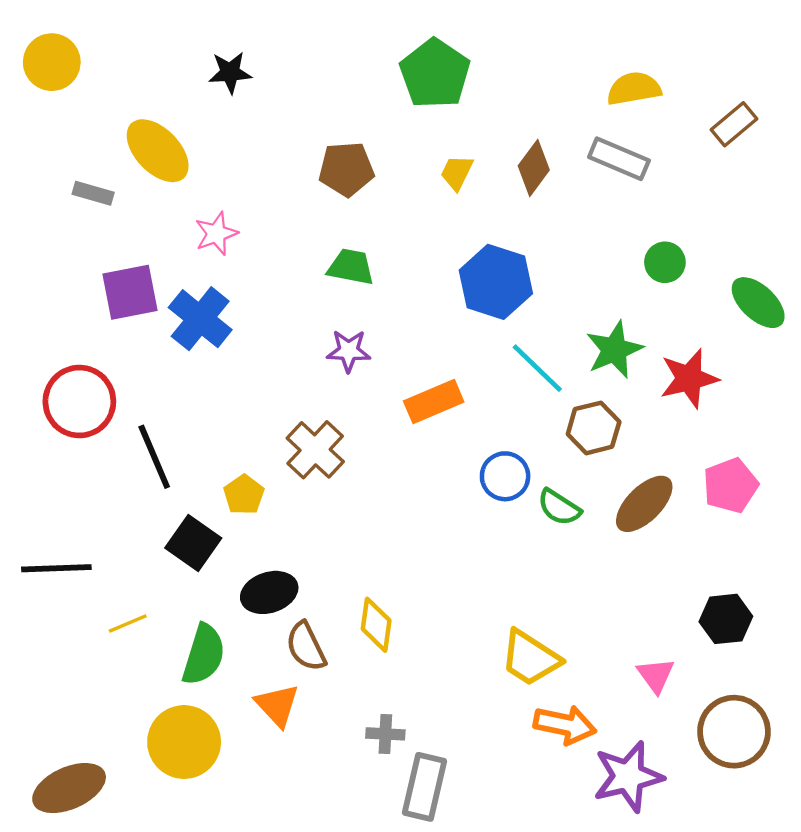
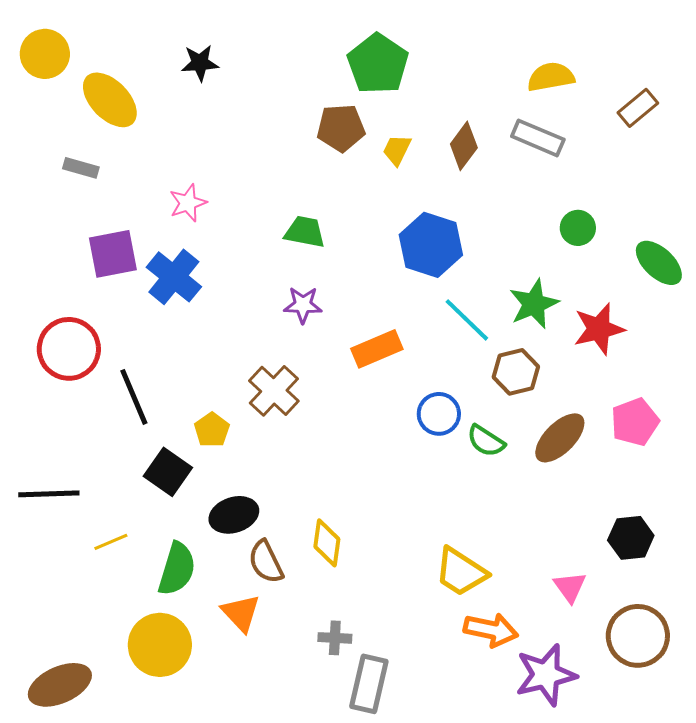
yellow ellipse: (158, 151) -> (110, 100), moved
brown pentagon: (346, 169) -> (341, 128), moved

☆ ☆ ☆ ☆ ☆

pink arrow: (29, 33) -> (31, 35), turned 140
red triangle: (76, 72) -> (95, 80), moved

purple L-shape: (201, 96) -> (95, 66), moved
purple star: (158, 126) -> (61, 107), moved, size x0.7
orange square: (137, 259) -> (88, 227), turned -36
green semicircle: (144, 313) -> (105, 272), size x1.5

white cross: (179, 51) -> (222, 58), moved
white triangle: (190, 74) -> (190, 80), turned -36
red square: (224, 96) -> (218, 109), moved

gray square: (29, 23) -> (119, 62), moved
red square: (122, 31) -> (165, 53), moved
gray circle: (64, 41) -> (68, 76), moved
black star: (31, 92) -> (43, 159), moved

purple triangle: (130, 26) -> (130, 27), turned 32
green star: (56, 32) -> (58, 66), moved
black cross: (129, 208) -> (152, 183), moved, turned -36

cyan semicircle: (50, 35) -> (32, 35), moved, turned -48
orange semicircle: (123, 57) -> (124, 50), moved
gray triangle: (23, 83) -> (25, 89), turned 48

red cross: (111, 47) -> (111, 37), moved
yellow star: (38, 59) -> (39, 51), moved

☆ ☆ ☆ ☆ ☆

Above are the entries. Output exactly the lines beginning with the line that has "red square: (224, 96) -> (218, 109), moved" and ending with the line that has "yellow star: (38, 59) -> (39, 51), moved".

red square: (224, 96) -> (218, 109), moved

gray square: (29, 23) -> (119, 62), moved
red square: (122, 31) -> (165, 53), moved
gray circle: (64, 41) -> (68, 76), moved
black star: (31, 92) -> (43, 159), moved

purple triangle: (130, 26) -> (130, 27), turned 32
green star: (56, 32) -> (58, 66), moved
black cross: (129, 208) -> (152, 183), moved, turned -36

cyan semicircle: (50, 35) -> (32, 35), moved, turned -48
orange semicircle: (123, 57) -> (124, 50), moved
gray triangle: (23, 83) -> (25, 89), turned 48

red cross: (111, 47) -> (111, 37), moved
yellow star: (38, 59) -> (39, 51), moved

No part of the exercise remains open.